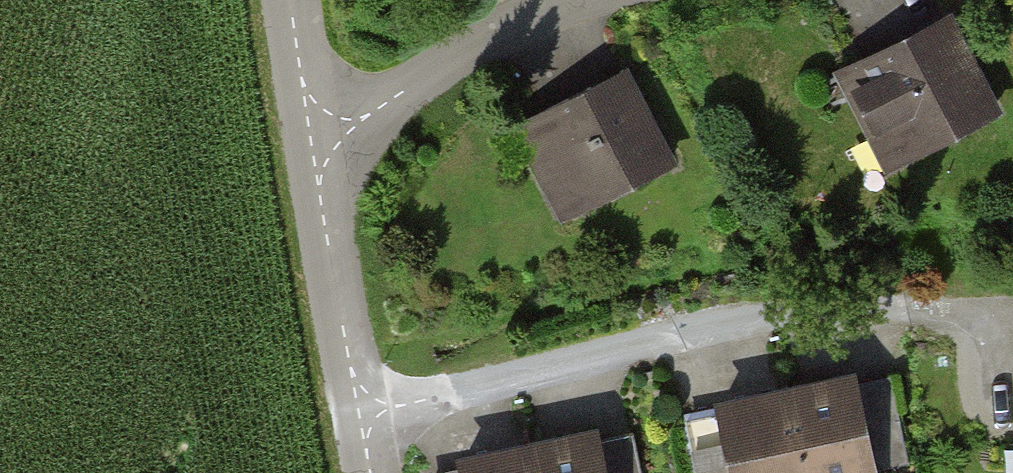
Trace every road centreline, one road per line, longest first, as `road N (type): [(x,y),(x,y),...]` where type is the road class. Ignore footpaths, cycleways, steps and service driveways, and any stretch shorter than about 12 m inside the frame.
road 1 (residential): [(359,418),(806,305),(862,302),(963,319)]
road 2 (residential): [(312,137),(579,0)]
road 3 (residential): [(312,137),(359,418)]
road 4 (residential): [(294,0),(312,137)]

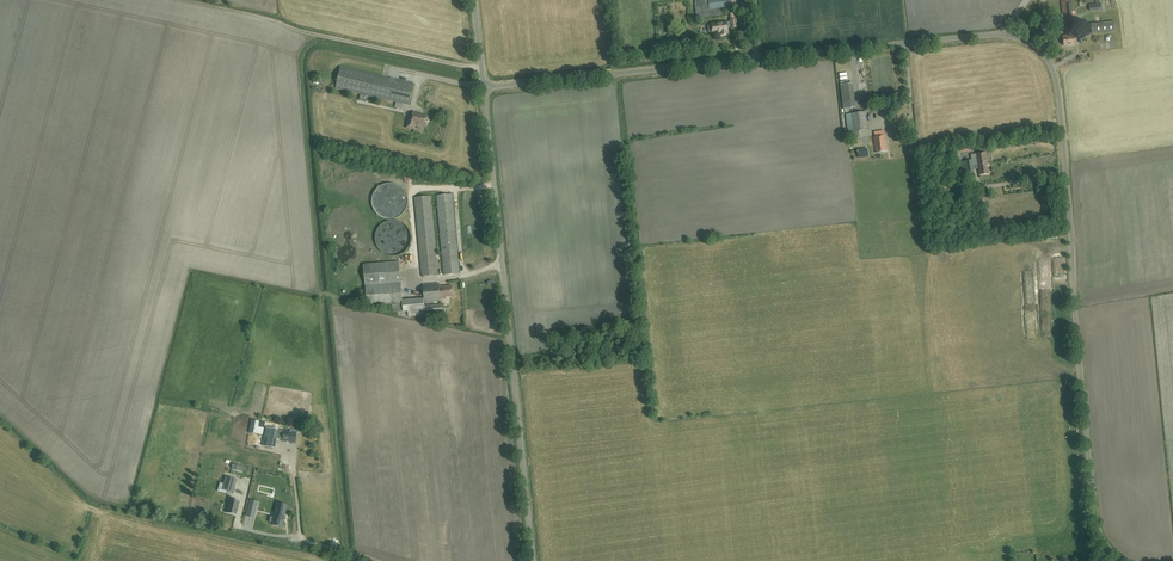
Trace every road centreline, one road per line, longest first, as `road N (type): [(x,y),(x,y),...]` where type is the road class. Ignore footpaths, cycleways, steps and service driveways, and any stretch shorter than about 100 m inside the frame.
road 1 (unclassified): [(1123,560),(1103,541),(1093,500),(1059,101),(1036,50),(999,35),(483,88)]
road 2 (unclassified): [(533,560),(483,88)]
road 3 (track): [(314,560),(134,517),(96,515),(91,526)]

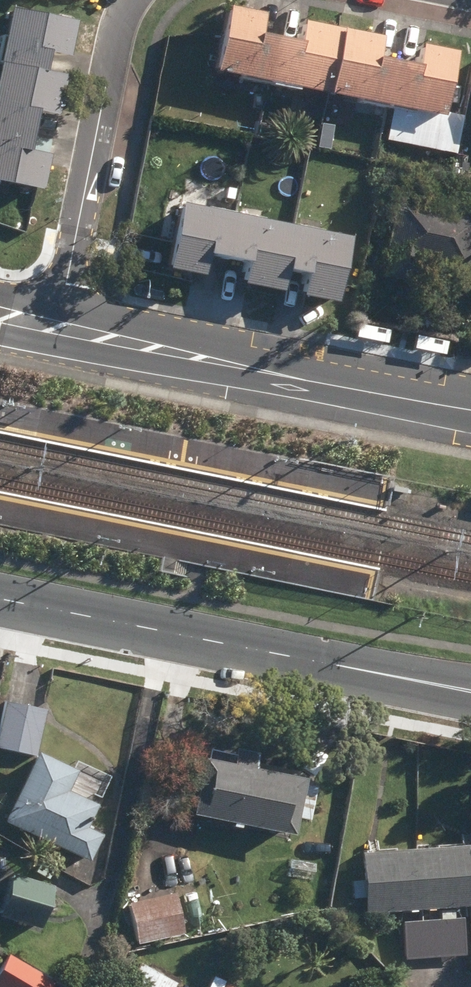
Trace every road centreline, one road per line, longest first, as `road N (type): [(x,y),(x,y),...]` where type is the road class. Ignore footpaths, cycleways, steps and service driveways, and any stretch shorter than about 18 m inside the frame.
road 1 (residential): [(0,597),(470,689)]
road 2 (tertiary): [(470,409),(60,328)]
road 3 (residential): [(60,328),(128,0)]

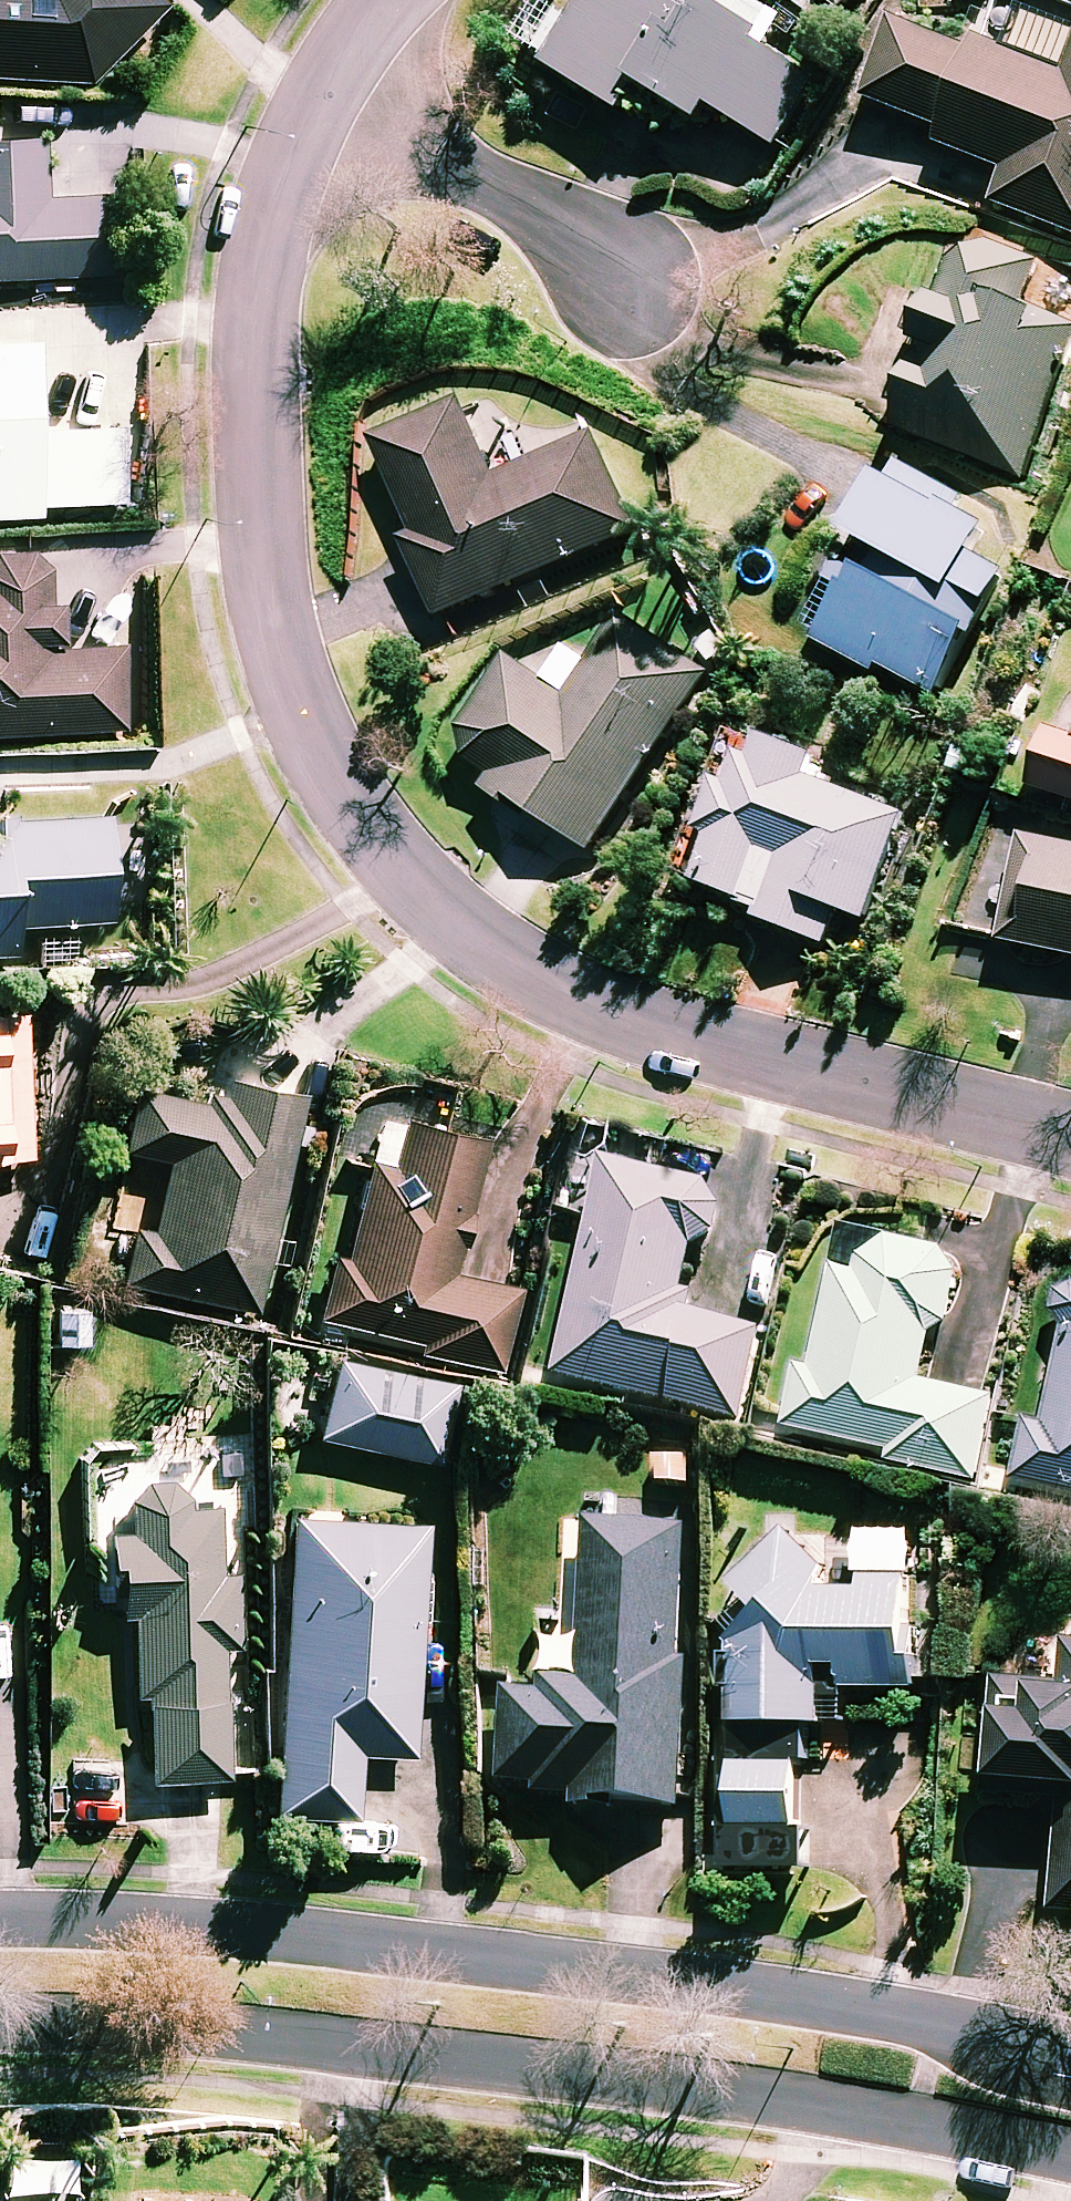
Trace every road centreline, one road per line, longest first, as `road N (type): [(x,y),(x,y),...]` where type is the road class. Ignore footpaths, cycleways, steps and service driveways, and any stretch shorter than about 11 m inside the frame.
road 1 (residential): [(319,94),(277,192),(260,270),(253,451),(270,599),(298,704),(356,815),(442,909),(503,959),(572,994),(1070,1130)]
road 2 (tertiary): [(1070,2154),(741,2093),(487,2060),(214,2030),(0,2021)]
road 3 (tertiary): [(0,1916),(83,1916),(707,1984),(1070,2048)]
road 4 (residential): [(634,268),(319,94)]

——

§ **Work to be completed**:
All entries above are to be reproduced exactly, with no pictures.

§ **Response to the exercise**:
Trace every road centreline, one road per line, longest first, as `road N (type): [(x,y),(x,y),...]` where type is the road class. Ignore footpaths, cycleways, steps and service driveways, and any stretch shorter than about 12 m inside the frame.
road 1 (residential): [(359,418),(806,305),(862,302),(963,319)]
road 2 (residential): [(312,137),(579,0)]
road 3 (residential): [(312,137),(359,418)]
road 4 (residential): [(294,0),(312,137)]

Trace every road centreline, one road per line, longest first, as `road N (type): [(x,y),(x,y),...]` where type is the road class. Ignore footpaths, cycleways, steps and service driveways, and any stretch shorter than about 100 m inside the frame.
road 1 (unclassified): [(1123,560),(1103,541),(1093,500),(1059,101),(1036,50),(999,35),(483,88)]
road 2 (unclassified): [(533,560),(483,88)]
road 3 (track): [(314,560),(134,517),(96,515),(91,526)]

Trace every road centreline, one road per line, longest first, as `road N (type): [(x,y),(x,y),...]` where type is the road class. Ignore footpaths, cycleways, steps and service driveways, and any stretch shorter than about 18 m inside the frame.
road 1 (residential): [(0,597),(470,689)]
road 2 (tertiary): [(470,409),(60,328)]
road 3 (residential): [(60,328),(128,0)]

Trace every road centreline, one road per line, longest first, as `road N (type): [(x,y),(x,y),...]` where type is the road class. Ignore footpaths, cycleways, steps and service driveways, and any stretch shorter than about 11 m inside the frame.
road 1 (residential): [(319,94),(277,192),(260,270),(253,451),(270,599),(298,704),(356,815),(442,909),(503,959),(572,994),(1070,1130)]
road 2 (tertiary): [(1070,2154),(741,2093),(487,2060),(214,2030),(0,2021)]
road 3 (tertiary): [(0,1916),(83,1916),(707,1984),(1070,2048)]
road 4 (residential): [(634,268),(319,94)]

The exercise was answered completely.